Extracted records section start
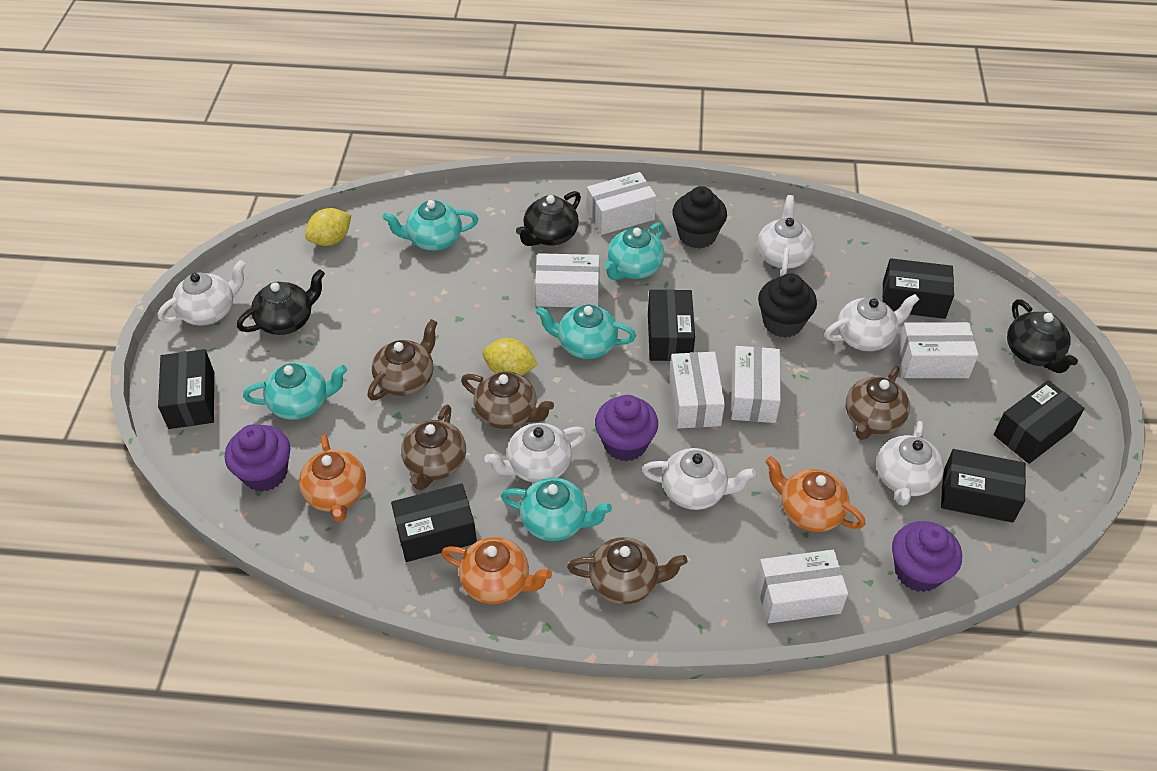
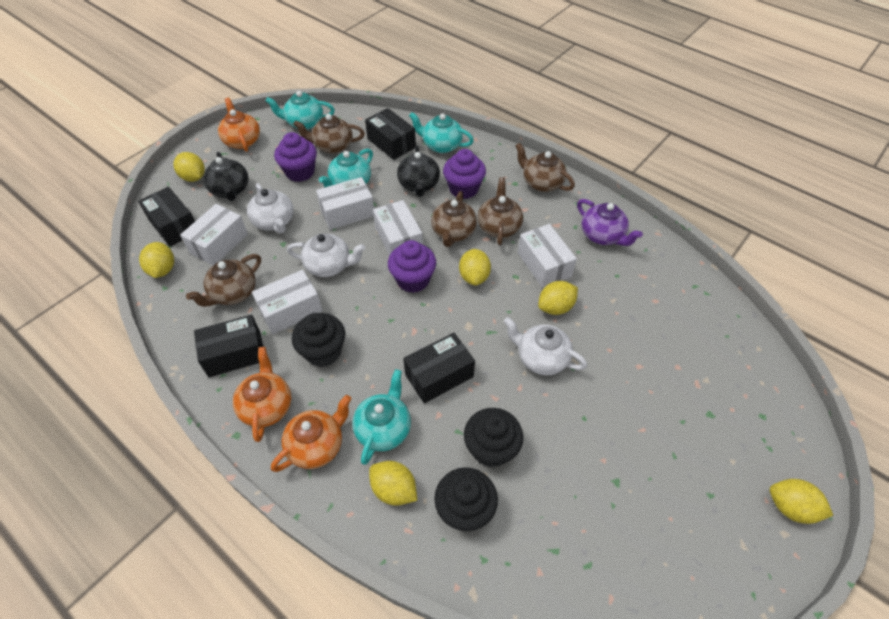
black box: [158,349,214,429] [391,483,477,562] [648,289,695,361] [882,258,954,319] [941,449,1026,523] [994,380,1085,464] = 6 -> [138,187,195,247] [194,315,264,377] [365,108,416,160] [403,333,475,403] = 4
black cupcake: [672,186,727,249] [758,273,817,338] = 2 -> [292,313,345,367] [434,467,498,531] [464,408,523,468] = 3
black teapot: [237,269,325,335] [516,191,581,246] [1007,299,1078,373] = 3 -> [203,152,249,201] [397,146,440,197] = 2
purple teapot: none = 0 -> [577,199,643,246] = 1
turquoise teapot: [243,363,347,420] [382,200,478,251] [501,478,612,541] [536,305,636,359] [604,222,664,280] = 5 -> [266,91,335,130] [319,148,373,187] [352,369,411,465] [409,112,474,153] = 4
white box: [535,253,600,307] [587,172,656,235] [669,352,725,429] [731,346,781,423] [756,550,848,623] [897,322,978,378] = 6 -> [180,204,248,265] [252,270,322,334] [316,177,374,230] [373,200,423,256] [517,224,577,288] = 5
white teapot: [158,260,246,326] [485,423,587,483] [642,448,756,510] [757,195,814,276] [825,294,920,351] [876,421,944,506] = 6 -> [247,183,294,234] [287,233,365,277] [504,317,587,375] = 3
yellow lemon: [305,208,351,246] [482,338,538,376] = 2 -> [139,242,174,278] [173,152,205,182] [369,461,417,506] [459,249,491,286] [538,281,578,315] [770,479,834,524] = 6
Extracted records section end
Extracted records section start
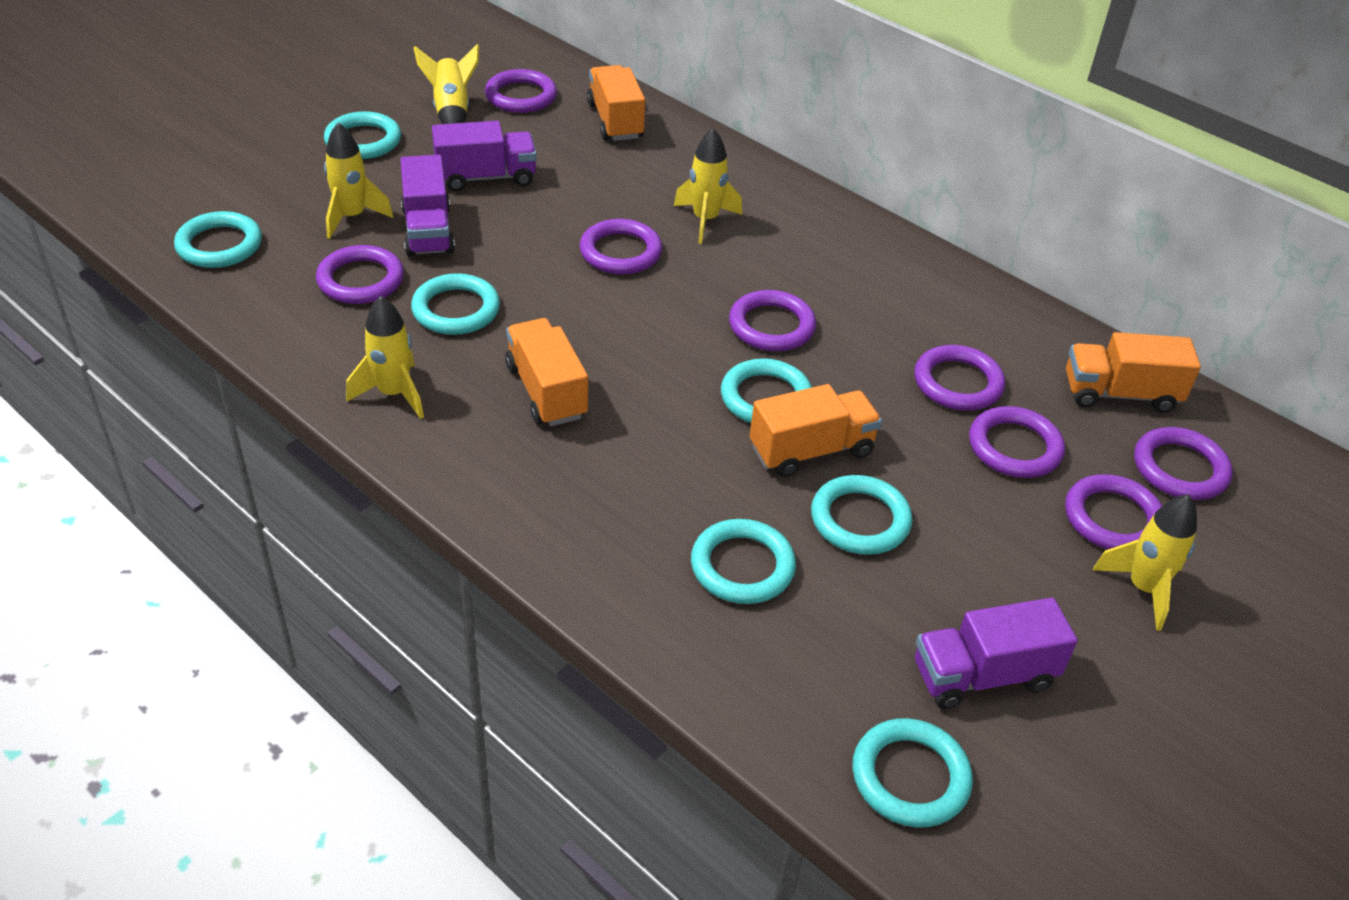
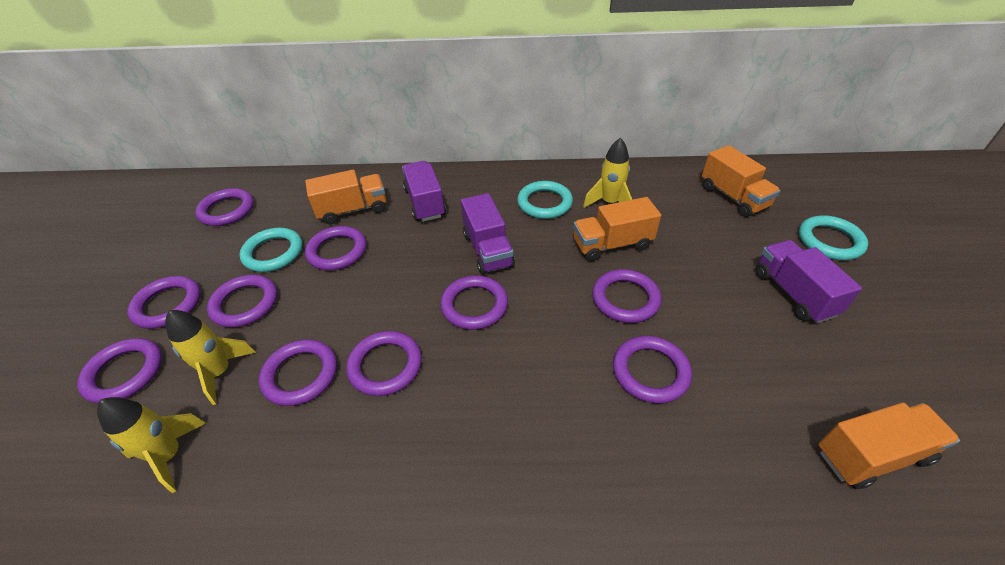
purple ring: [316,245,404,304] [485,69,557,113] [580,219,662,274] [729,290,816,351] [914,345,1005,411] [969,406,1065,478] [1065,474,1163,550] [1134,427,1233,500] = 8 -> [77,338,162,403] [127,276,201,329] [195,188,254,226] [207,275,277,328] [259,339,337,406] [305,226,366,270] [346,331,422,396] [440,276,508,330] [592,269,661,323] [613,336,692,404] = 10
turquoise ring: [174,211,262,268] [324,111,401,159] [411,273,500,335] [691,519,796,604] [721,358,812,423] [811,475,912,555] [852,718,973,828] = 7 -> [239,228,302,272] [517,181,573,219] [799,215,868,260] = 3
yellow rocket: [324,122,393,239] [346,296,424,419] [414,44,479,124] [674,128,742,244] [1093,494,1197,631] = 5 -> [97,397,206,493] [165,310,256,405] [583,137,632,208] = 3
Extracted records section end
> **Exercise requirements**
The exact lines of the material above starting at the one that contains "white teapot: [158,260,246,326]" and ending at the one that contains "yellow lemon: [305,208,351,246]" are what to retype; leave out everything else.

> **The answer**
white teapot: [158,260,246,326] [485,423,587,483] [642,448,756,510] [757,195,814,276] [825,294,920,351] [876,421,944,506] = 6 -> [247,183,294,234] [287,233,365,277] [504,317,587,375] = 3
yellow lemon: [305,208,351,246] [482,338,538,376] = 2 -> [139,242,174,278] [173,152,205,182] [369,461,417,506] [459,249,491,286] [538,281,578,315] [770,479,834,524] = 6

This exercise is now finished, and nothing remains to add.